▶ **Exercise prompt**:
Set down every line of the data, unchanged and complete.

▶ **Data section**:
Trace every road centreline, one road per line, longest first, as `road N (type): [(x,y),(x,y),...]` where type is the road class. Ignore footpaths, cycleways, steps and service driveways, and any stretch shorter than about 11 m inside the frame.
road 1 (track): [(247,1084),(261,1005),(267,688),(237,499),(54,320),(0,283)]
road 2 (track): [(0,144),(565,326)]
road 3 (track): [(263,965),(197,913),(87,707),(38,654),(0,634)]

▶ **Written reply**:
Trace every road centreline, one road per line, longest first, as `road N (type): [(x,y),(x,y),...]` where type is the road class. Ignore footpaths, cycleways, steps and service driveways, and any stretch shorter than about 11 m inside the frame.
road 1 (track): [(247,1084),(261,1005),(267,688),(237,499),(54,320),(0,283)]
road 2 (track): [(0,144),(565,326)]
road 3 (track): [(263,965),(197,913),(87,707),(38,654),(0,634)]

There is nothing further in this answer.